PROMPT: Each line from the one containing "(511, 240) = (450, 179): purple" through the final line of the data below must be repeated exactly.

RECORDS FOR THE TASK:
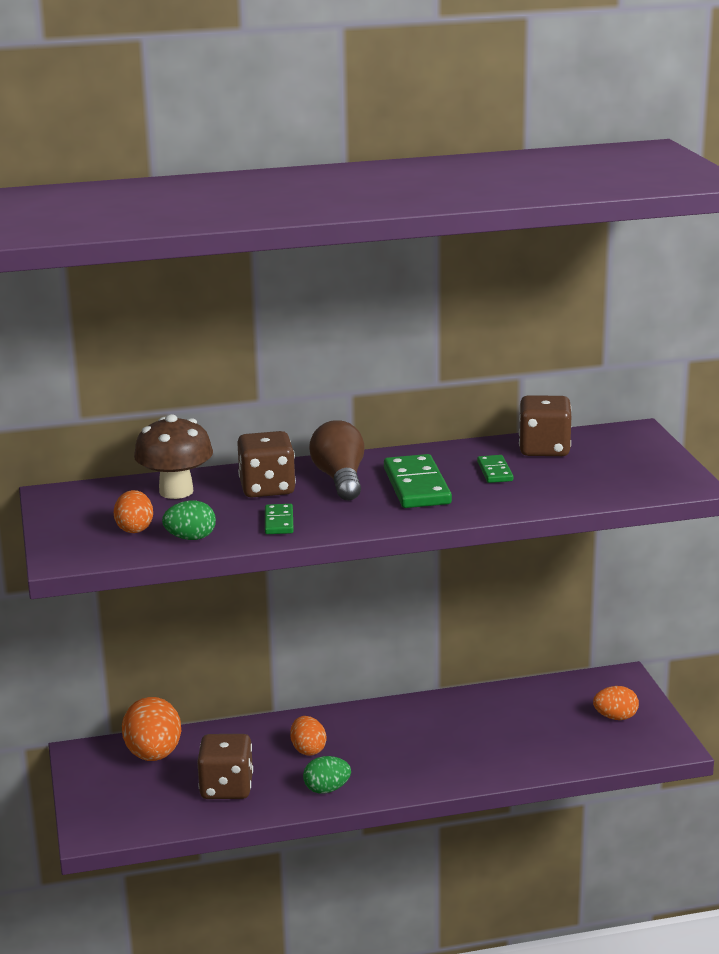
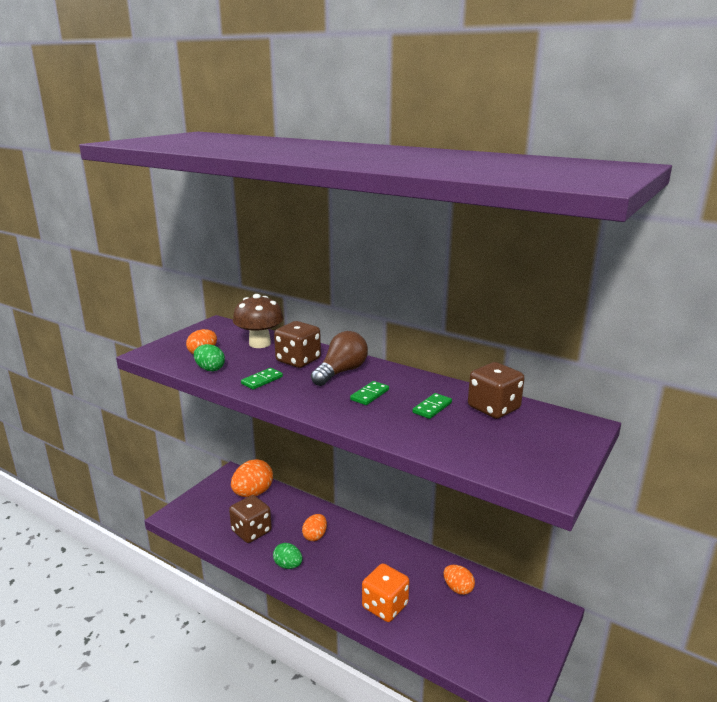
camera: 45 degrees right, 0 degrees up
(417, 486) = (370, 395): green domino -> green domino, size x0.54
(479, 760) = (385, 606): none -> orange dice
(615, 717) = (508, 638): orange egg -> orange egg (458, 588)

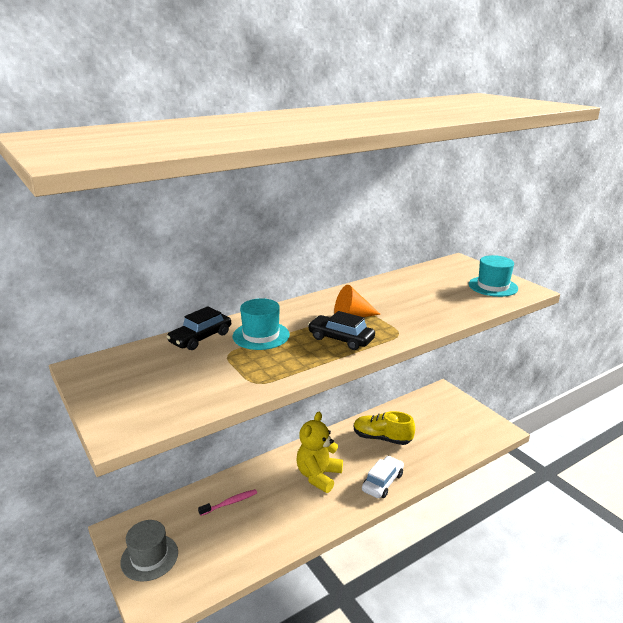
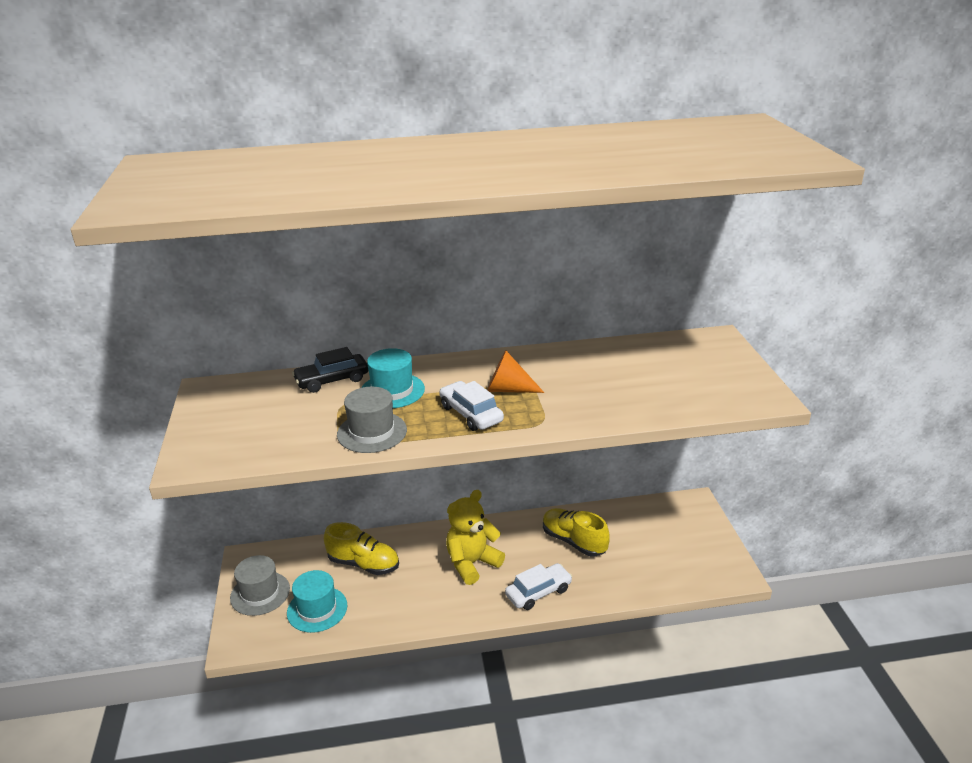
camera: 25 degrees right, 5 degrees up
(230, 503) = (364, 564): pink toothbrush -> yellow shoe
(273, 369) = (372, 432): none -> grey hat
(341, 339) = (471, 414): black car -> white car
(493, 286) = (725, 384): turquoise hat -> turquoise hat (317, 609)

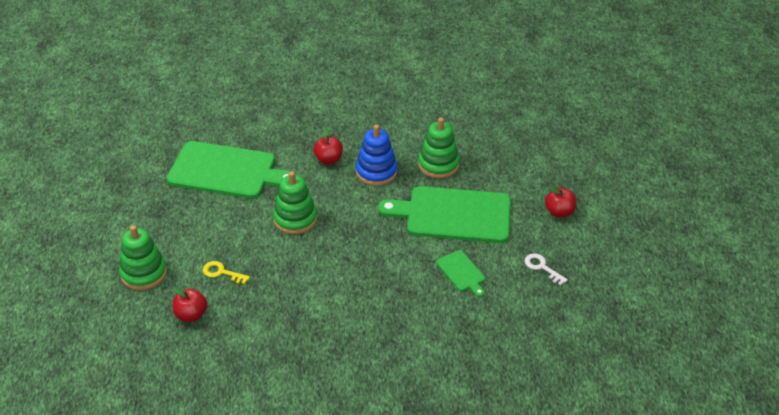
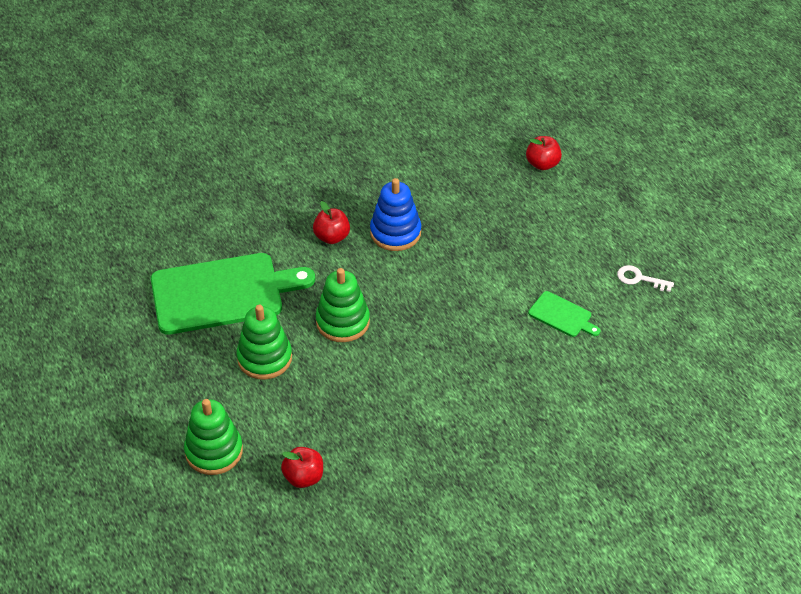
camera: 25 degrees left, 5 degrees up
(222, 273) = (304, 416): yellow key -> none
(438, 164) = (458, 200): green stacking toy -> green stacking toy (264, 358)
(453, 215) = (512, 253): green cutting board -> none
(559, 212) = (618, 210): red apple -> red apple (542, 164)

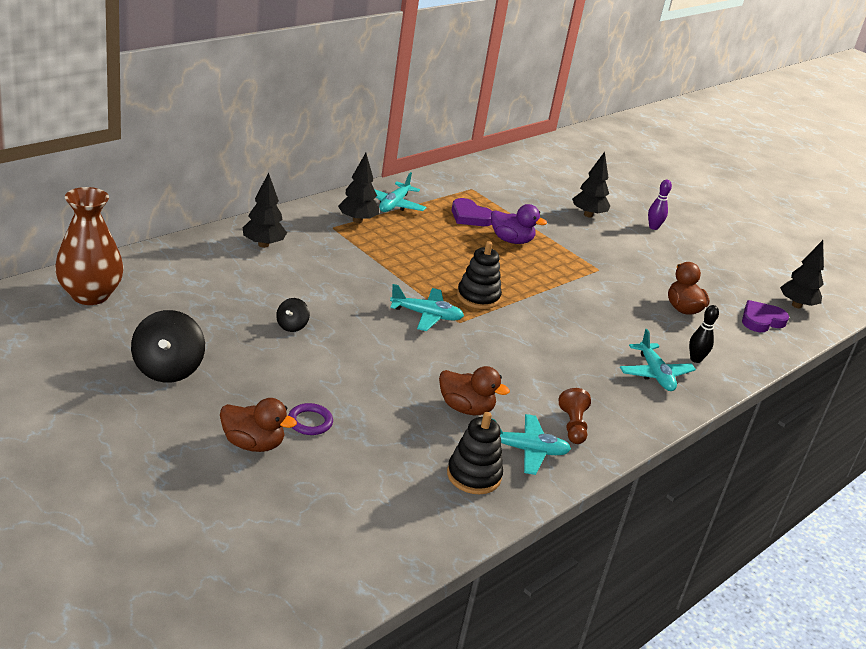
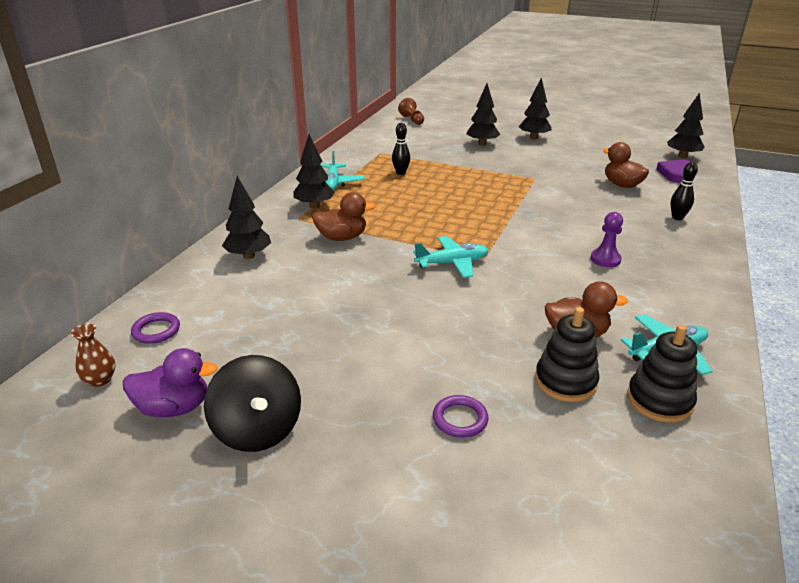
camera: 20 degrees left, 0 degrees up
(90, 295) = (100, 380): brown vase -> brown vase, size x0.44
(150, 276) = (156, 331): none -> purple ring
(253, 444) = (429, 478): brown duck -> brown duck (342, 237)
(292, 326) = (346, 322): black spinning top -> none
(470, 216) = (401, 173): purple heart -> black bowling pin
(478, 297) = (475, 231): black stacking toy -> black stacking toy (565, 381)
(511, 240) = (450, 179): purple duck -> purple duck (174, 407)
(569, 365) = (605, 259): none -> purple pawn
(573, 426) = (671, 310): brown pawn -> brown pawn (412, 120)
(653, 227) = (533, 138): purple bowling pin -> black tree
(655, 374) = (668, 240): turquoise plane -> none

SOLUTION BELOW:
(511, 240) = (450, 179): purple duck -> purple duck (174, 407)
(569, 365) = (605, 259): none -> purple pawn
(573, 426) = (671, 310): brown pawn -> brown pawn (412, 120)
(653, 227) = (533, 138): purple bowling pin -> black tree
(655, 374) = (668, 240): turquoise plane -> none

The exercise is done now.